Exercise input:
------------------------------------
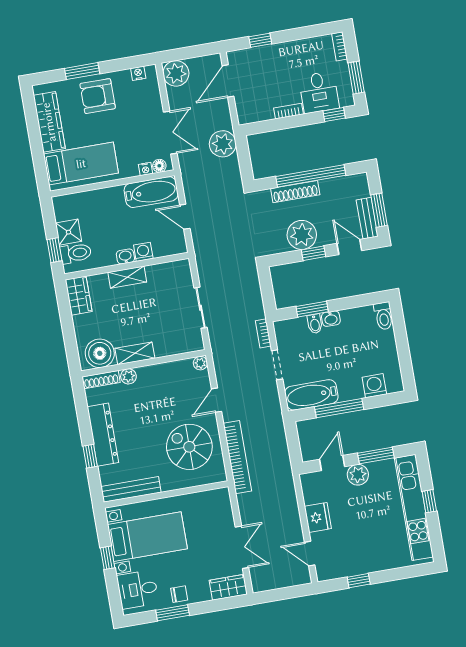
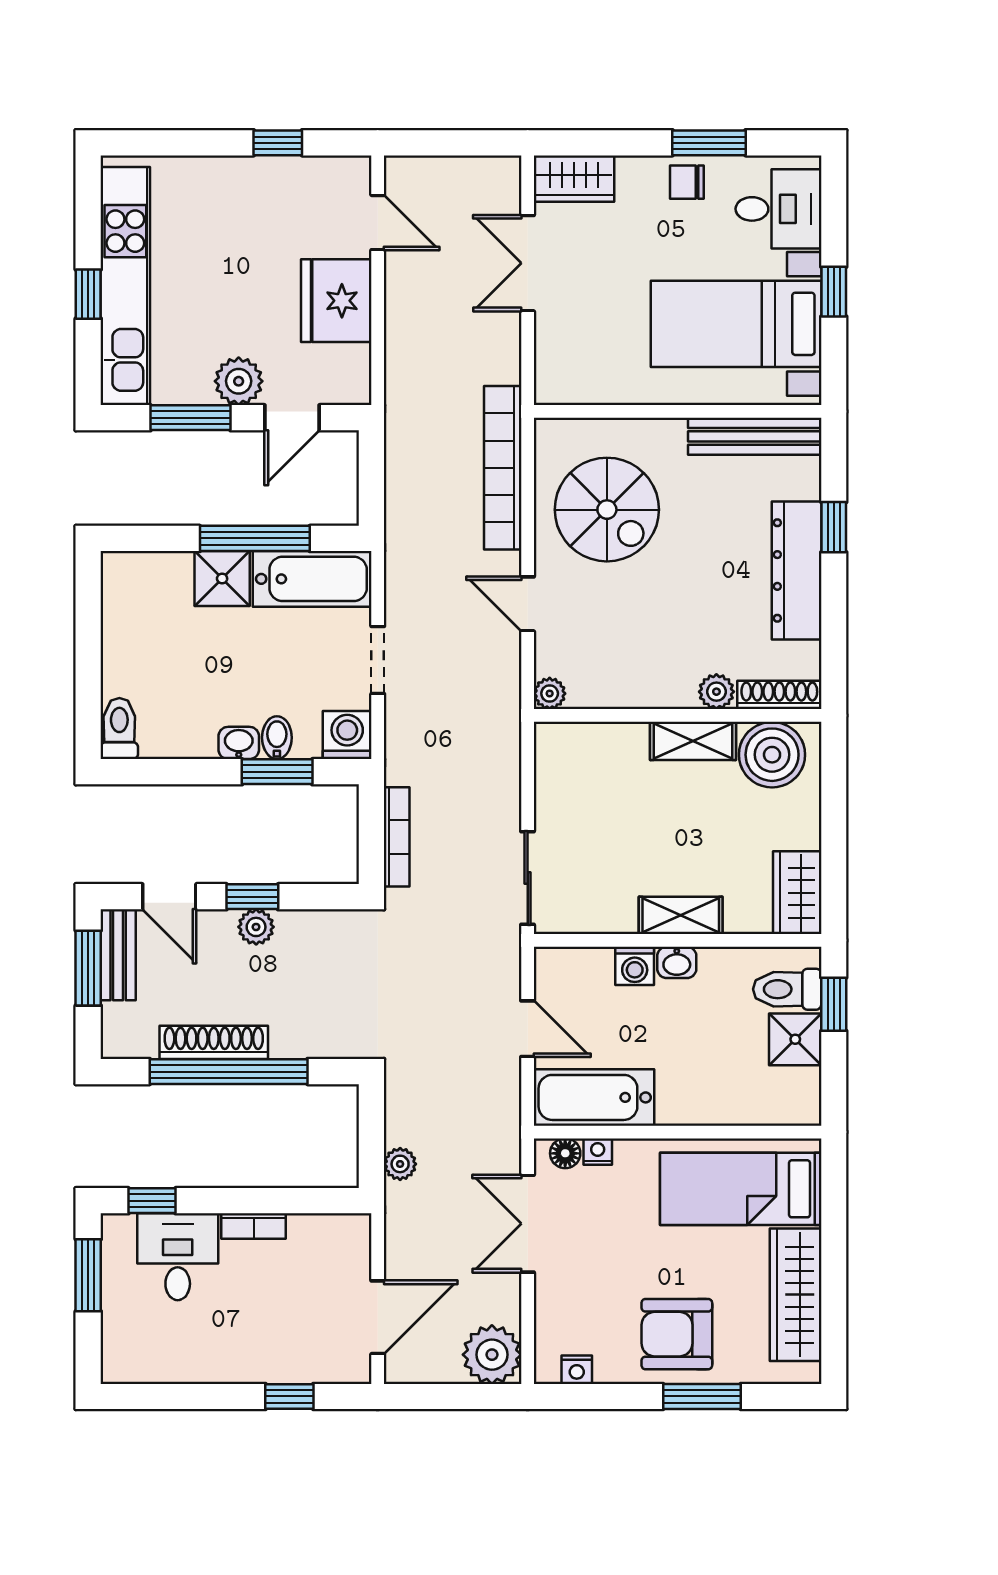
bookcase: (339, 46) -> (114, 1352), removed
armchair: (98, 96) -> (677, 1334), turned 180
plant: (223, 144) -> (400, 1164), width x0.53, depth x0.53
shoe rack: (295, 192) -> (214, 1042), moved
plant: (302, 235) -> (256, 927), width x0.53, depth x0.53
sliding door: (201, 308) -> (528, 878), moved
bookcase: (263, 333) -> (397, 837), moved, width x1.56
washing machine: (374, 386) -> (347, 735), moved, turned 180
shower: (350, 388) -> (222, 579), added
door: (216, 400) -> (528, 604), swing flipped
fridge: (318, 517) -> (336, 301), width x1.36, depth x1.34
------------------------------------
Required work:
Your reply should be one number: how many lines in the entries above contain the word "bookcase".

Problem solution:
2